▸ **To do**:
Only the lines below starting at the one containing "none -> green 1x1 plate [285,198,322,227]" and ending at the one containing "none -> grey 1x1 brick [193,192,242,258]" belong in the answer, each copied exactly.

▸ **Source data**:
______

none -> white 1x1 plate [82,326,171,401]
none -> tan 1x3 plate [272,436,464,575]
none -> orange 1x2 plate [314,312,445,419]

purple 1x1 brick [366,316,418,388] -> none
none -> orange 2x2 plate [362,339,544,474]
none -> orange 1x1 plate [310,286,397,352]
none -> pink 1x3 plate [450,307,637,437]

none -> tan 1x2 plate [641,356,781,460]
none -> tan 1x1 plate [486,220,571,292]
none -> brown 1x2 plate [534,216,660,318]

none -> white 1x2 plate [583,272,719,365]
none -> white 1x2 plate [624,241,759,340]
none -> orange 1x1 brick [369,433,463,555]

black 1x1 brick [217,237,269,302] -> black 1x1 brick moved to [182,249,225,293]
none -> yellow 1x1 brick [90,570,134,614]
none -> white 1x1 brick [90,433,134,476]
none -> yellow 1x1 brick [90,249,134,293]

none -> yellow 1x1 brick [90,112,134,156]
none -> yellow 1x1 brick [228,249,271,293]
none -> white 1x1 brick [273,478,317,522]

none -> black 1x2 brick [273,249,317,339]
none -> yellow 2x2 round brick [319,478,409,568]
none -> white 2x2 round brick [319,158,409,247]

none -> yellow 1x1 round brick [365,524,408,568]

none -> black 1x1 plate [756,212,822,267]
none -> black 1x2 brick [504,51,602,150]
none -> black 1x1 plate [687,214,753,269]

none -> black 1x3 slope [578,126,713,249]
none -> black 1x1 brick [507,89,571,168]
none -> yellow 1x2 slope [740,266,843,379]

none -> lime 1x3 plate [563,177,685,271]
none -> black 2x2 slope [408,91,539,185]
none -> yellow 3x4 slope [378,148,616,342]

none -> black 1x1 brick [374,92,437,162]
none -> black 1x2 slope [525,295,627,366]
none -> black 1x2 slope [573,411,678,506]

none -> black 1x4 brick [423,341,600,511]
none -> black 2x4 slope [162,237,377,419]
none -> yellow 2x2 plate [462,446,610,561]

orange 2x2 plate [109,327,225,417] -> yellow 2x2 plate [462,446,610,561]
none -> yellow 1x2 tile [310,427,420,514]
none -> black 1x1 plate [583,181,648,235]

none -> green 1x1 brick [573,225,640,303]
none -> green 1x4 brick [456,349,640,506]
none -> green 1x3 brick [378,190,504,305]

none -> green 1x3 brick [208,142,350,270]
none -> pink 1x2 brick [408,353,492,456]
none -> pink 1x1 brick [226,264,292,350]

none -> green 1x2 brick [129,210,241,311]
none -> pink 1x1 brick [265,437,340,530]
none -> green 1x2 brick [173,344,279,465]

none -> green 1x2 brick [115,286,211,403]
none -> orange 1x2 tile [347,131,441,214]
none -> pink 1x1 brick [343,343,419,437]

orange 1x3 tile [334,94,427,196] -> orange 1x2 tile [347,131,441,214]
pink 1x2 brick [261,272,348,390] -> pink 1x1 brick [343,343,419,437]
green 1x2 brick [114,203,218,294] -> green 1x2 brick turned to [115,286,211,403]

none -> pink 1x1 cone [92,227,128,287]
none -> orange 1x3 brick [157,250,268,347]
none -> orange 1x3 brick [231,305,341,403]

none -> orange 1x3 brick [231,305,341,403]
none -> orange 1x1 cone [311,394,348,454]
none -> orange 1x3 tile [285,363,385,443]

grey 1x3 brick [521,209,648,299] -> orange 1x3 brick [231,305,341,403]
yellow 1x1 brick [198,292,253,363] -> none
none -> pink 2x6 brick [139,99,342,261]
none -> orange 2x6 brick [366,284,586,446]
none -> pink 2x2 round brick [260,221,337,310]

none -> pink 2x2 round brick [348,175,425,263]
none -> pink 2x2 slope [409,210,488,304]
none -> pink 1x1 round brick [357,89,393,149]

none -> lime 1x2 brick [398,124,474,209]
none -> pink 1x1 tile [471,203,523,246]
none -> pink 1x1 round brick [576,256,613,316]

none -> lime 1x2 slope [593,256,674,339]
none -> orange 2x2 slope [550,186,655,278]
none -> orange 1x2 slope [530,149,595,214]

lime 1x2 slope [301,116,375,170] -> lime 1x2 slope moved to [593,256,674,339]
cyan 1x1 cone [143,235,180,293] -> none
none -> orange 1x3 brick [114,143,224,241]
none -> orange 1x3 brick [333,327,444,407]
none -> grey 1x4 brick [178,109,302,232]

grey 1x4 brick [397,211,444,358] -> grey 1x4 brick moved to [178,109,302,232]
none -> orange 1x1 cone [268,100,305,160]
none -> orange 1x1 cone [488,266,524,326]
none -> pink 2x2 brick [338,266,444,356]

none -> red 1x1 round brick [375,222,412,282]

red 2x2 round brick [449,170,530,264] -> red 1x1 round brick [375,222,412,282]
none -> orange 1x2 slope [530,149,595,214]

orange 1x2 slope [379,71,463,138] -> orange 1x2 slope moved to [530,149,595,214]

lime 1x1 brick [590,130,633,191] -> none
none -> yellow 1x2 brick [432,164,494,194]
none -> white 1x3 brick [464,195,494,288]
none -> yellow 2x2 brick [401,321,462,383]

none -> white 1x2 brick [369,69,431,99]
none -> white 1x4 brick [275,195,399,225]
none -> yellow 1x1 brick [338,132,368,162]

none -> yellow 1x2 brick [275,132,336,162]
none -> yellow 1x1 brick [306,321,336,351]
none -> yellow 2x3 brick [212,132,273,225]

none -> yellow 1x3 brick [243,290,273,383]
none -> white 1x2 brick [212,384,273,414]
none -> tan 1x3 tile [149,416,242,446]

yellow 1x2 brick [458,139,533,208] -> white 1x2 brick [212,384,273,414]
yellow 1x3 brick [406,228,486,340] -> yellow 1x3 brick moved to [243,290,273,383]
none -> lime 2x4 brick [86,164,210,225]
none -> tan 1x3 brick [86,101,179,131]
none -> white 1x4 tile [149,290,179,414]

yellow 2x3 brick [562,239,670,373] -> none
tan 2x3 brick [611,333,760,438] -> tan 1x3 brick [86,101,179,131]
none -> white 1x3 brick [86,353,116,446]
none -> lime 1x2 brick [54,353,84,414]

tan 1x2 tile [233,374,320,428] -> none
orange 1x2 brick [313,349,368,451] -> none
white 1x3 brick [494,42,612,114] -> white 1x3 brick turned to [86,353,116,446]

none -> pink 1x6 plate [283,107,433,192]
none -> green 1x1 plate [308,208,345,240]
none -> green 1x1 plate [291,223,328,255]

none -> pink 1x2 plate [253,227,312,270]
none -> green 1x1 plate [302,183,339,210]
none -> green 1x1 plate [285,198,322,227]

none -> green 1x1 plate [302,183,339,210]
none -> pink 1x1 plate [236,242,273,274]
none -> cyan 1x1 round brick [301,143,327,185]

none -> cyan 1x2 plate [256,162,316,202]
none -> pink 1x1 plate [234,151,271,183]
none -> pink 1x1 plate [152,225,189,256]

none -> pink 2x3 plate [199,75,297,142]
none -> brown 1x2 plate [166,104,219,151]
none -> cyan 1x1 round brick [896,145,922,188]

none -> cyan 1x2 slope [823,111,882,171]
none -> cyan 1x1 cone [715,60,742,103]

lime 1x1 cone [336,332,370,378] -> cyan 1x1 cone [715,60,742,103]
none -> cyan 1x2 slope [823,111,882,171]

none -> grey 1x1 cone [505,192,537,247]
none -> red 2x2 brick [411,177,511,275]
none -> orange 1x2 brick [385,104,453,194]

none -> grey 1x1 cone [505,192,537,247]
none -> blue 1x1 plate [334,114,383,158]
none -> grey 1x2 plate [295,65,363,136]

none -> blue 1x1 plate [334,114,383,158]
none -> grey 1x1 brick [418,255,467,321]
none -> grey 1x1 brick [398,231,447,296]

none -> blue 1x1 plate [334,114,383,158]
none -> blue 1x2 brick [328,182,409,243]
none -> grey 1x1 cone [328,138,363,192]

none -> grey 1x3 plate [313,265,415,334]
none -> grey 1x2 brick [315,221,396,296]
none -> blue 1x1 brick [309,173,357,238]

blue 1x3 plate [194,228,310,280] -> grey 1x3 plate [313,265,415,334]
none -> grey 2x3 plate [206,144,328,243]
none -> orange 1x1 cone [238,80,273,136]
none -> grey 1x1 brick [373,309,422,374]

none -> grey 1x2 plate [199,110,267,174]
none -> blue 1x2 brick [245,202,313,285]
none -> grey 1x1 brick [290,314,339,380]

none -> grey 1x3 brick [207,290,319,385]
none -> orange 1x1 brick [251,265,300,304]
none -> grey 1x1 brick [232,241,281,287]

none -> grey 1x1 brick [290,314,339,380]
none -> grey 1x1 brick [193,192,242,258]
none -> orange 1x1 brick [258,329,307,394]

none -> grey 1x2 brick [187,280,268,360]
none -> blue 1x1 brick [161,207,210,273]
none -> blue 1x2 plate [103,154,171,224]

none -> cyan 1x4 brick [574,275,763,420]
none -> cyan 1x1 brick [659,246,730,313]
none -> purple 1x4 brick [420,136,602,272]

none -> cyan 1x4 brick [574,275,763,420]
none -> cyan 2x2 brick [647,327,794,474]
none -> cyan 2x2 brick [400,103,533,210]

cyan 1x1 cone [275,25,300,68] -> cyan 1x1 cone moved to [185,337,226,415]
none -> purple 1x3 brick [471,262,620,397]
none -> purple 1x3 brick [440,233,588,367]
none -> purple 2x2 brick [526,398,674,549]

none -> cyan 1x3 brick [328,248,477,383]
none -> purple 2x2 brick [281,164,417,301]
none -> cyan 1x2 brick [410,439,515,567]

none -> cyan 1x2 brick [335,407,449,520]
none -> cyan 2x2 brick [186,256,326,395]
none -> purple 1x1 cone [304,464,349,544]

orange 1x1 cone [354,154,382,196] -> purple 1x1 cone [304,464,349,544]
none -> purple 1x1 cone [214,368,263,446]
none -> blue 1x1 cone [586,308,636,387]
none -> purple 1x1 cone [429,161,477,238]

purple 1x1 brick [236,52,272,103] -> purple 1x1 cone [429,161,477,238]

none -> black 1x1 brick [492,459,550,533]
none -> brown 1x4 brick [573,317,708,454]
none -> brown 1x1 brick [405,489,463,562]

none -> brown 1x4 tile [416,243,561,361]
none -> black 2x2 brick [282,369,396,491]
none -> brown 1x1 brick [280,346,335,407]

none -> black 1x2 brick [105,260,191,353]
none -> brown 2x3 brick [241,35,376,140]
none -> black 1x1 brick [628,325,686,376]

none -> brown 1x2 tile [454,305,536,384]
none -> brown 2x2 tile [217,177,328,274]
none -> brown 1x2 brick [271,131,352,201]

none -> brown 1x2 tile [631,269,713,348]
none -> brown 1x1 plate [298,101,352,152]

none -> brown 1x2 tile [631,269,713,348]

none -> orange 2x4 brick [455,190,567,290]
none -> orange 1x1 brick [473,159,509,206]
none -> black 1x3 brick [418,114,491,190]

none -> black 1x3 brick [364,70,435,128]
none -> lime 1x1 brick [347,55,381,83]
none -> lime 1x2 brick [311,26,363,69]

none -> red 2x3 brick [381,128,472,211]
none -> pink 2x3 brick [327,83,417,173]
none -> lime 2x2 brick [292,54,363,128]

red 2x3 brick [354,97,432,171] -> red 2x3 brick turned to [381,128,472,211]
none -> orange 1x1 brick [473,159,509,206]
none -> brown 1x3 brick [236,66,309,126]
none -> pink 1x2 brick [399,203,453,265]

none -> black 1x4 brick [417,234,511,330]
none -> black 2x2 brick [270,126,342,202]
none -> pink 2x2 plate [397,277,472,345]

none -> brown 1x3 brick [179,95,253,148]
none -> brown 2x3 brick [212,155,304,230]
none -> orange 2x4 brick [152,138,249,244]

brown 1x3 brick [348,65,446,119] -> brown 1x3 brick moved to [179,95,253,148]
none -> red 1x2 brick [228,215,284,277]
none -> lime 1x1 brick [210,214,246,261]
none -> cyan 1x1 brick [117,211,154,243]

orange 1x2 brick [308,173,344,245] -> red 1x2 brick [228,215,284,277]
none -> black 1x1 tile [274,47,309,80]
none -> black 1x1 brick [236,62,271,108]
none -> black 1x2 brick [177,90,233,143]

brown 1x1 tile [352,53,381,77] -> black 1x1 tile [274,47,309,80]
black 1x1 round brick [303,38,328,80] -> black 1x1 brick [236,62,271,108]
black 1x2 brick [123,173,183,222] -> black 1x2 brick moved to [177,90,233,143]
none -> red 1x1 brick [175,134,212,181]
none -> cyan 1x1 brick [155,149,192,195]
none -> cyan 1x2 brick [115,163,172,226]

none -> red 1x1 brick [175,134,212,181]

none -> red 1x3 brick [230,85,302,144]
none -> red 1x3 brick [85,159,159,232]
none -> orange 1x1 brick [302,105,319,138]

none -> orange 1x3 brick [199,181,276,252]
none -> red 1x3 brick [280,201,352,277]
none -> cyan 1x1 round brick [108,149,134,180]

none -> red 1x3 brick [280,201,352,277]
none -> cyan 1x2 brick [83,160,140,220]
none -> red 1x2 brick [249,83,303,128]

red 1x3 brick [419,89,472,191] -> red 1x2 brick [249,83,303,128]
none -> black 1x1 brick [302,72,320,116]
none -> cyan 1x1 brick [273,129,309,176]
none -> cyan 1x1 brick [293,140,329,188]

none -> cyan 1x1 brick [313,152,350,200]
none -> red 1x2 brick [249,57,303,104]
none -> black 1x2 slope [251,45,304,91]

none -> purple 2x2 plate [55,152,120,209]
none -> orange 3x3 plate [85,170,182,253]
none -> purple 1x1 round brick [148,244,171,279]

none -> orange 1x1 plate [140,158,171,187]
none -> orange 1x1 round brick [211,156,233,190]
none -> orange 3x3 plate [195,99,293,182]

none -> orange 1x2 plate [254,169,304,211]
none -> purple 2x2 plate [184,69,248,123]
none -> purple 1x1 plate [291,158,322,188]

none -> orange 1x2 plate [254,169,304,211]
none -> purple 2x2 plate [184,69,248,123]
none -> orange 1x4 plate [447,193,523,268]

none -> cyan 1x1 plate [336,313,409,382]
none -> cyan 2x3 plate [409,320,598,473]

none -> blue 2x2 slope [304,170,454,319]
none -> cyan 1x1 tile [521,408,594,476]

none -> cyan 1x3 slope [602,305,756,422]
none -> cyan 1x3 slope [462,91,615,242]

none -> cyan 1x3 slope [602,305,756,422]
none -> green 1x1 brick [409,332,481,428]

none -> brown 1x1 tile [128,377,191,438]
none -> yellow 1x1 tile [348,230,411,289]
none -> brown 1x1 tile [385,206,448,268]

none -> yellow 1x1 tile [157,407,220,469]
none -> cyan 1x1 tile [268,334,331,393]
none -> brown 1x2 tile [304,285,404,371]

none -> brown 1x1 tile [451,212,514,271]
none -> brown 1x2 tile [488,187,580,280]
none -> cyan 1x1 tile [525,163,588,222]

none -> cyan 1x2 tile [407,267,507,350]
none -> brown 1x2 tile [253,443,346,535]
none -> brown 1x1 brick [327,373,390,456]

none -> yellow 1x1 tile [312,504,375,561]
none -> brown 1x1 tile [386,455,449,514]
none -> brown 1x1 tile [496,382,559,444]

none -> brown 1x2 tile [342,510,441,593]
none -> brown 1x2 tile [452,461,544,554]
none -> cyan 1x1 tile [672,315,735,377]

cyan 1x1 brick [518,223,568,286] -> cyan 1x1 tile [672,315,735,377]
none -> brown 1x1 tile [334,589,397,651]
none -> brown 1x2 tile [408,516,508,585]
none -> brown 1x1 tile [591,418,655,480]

______

▸ **Output for this exercise**:
none -> green 1x1 plate [285,198,322,227]

none -> green 1x1 plate [302,183,339,210]
none -> pink 1x1 plate [236,242,273,274]
none -> cyan 1x1 round brick [301,143,327,185]

none -> cyan 1x2 plate [256,162,316,202]
none -> pink 1x1 plate [234,151,271,183]
none -> pink 1x1 plate [152,225,189,256]

none -> pink 2x3 plate [199,75,297,142]
none -> brown 1x2 plate [166,104,219,151]
none -> cyan 1x1 round brick [896,145,922,188]

none -> cyan 1x2 slope [823,111,882,171]
none -> cyan 1x1 cone [715,60,742,103]

lime 1x1 cone [336,332,370,378] -> cyan 1x1 cone [715,60,742,103]
none -> cyan 1x2 slope [823,111,882,171]

none -> grey 1x1 cone [505,192,537,247]
none -> red 2x2 brick [411,177,511,275]
none -> orange 1x2 brick [385,104,453,194]

none -> grey 1x1 cone [505,192,537,247]
none -> blue 1x1 plate [334,114,383,158]
none -> grey 1x2 plate [295,65,363,136]

none -> blue 1x1 plate [334,114,383,158]
none -> grey 1x1 brick [418,255,467,321]
none -> grey 1x1 brick [398,231,447,296]

none -> blue 1x1 plate [334,114,383,158]
none -> blue 1x2 brick [328,182,409,243]
none -> grey 1x1 cone [328,138,363,192]

none -> grey 1x3 plate [313,265,415,334]
none -> grey 1x2 brick [315,221,396,296]
none -> blue 1x1 brick [309,173,357,238]

blue 1x3 plate [194,228,310,280] -> grey 1x3 plate [313,265,415,334]
none -> grey 2x3 plate [206,144,328,243]
none -> orange 1x1 cone [238,80,273,136]
none -> grey 1x1 brick [373,309,422,374]

none -> grey 1x2 plate [199,110,267,174]
none -> blue 1x2 brick [245,202,313,285]
none -> grey 1x1 brick [290,314,339,380]

none -> grey 1x3 brick [207,290,319,385]
none -> orange 1x1 brick [251,265,300,304]
none -> grey 1x1 brick [232,241,281,287]

none -> grey 1x1 brick [290,314,339,380]
none -> grey 1x1 brick [193,192,242,258]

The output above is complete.